▶ _WHAT YOU ARE ASKED TO DO_
Output each entry verbatim and exclude every picture from it.

Data entries:
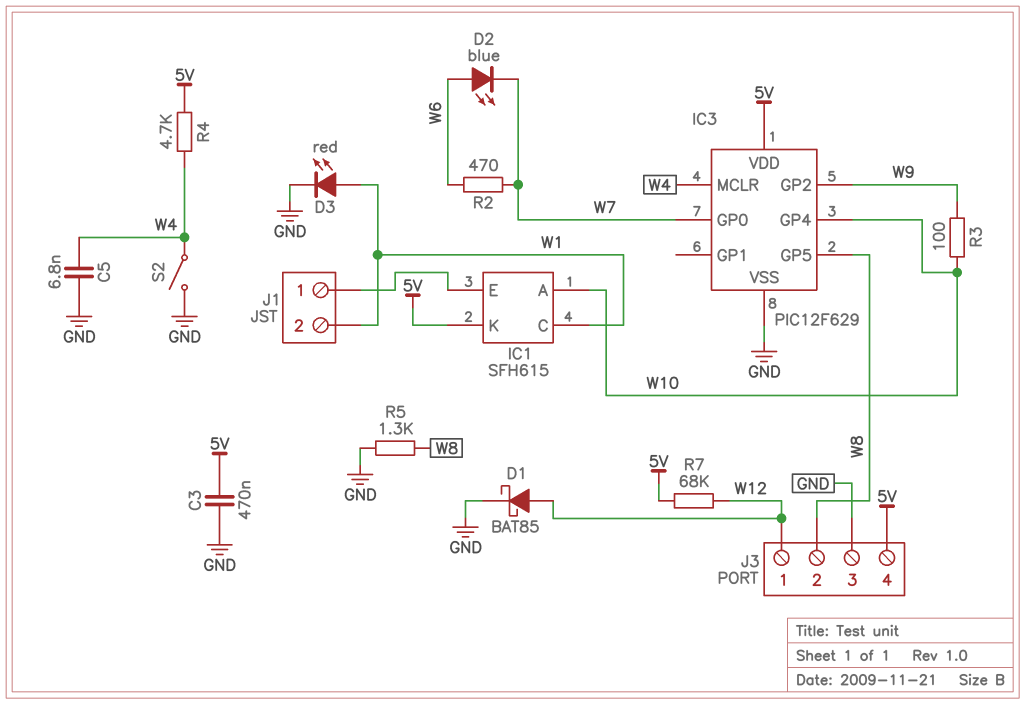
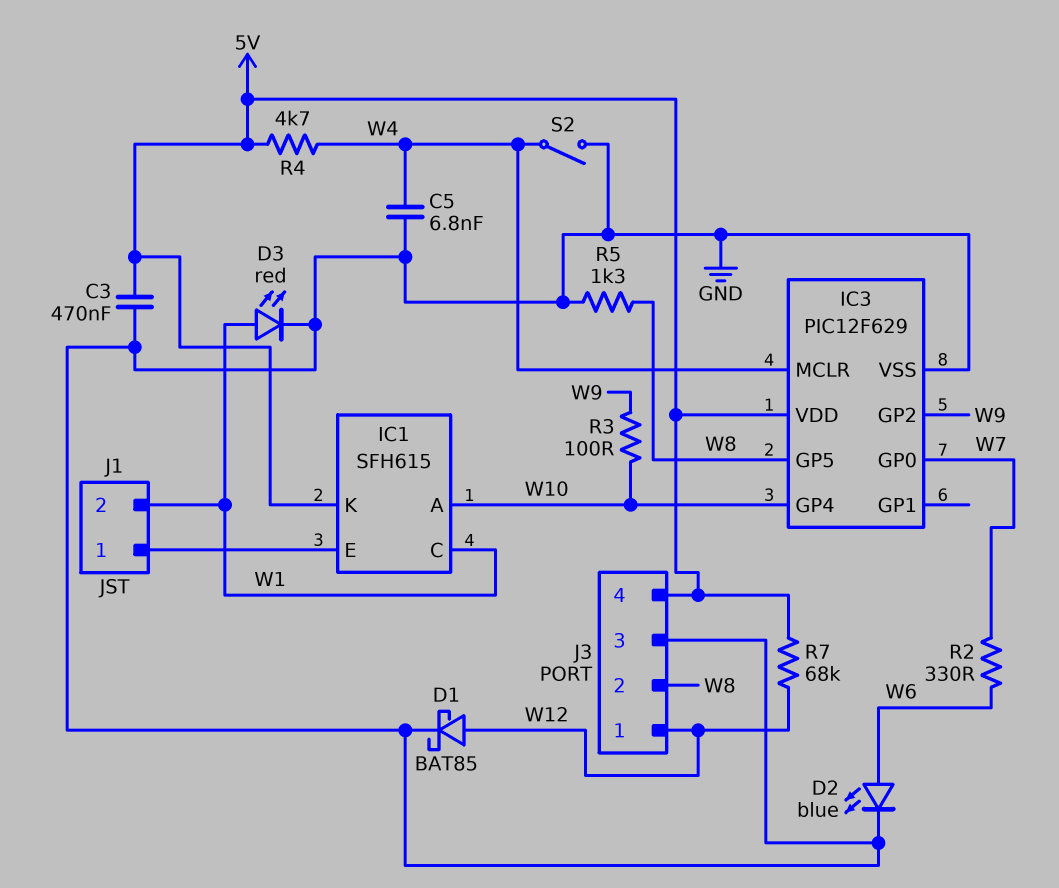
D2: LED blue (A W6, K W7) -> LED blue (A W6, K GND)
R2: 470 (W6, W7) -> 330 (W6, W7)

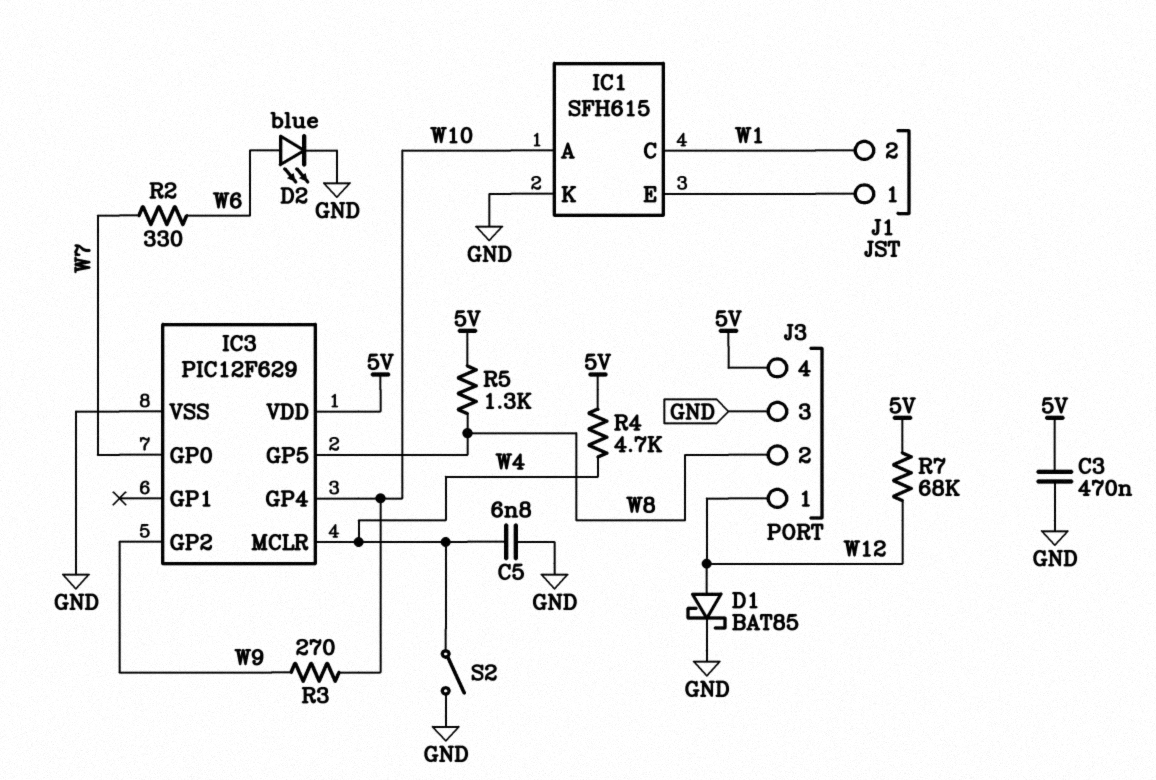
D3: LED red (A W1, K GND) -> none
IC1 pin K: 5V -> GND
R3: 100 (W9, W10) -> 270 (W9, W10)
R5: 1.3k (GND, W8) -> 1.3k (5V, W8)

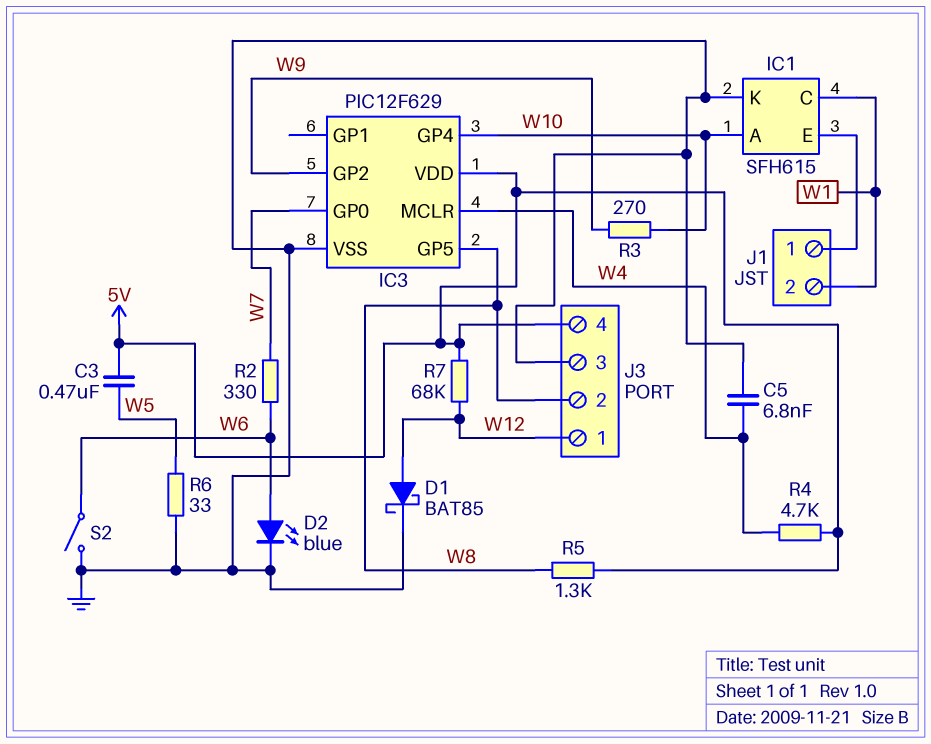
C3: 470nF (5V, GND) -> 470nF (5V, W5)
R6: none -> 33 (GND, W5)
S2: switch (GND, W4) -> switch (GND, W6)

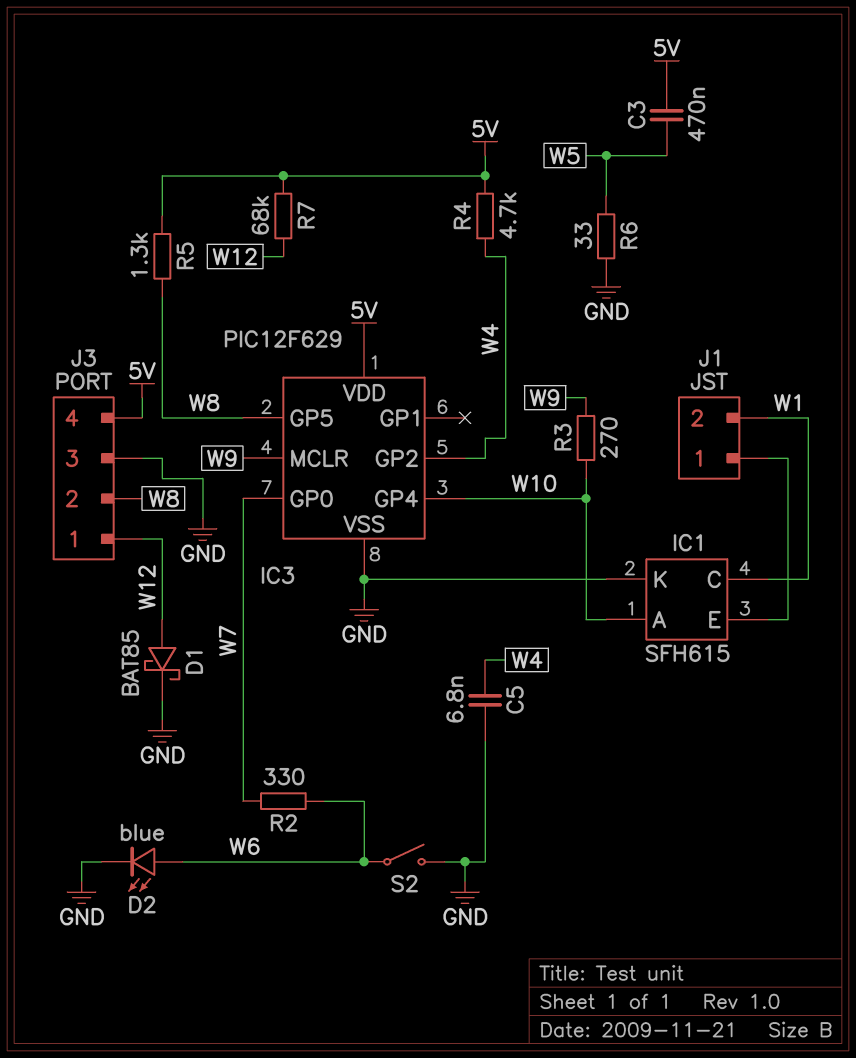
IC3 pin GP2: W9 -> W4
IC3 pin MCLR: W4 -> W9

▶ _OUTPUT OF THE TASK_
D2: LED blue (A W6, K W7) -> LED blue (A W6, K GND)
R2: 470 (W6, W7) -> 330 (W6, W7)

D3: LED red (A W1, K GND) -> none
IC1 pin K: 5V -> GND
R3: 100 (W9, W10) -> 270 (W9, W10)
R5: 1.3k (GND, W8) -> 1.3k (5V, W8)

C3: 470nF (5V, GND) -> 470nF (5V, W5)
R6: none -> 33 (GND, W5)
S2: switch (GND, W4) -> switch (GND, W6)

IC3 pin GP2: W9 -> W4
IC3 pin MCLR: W4 -> W9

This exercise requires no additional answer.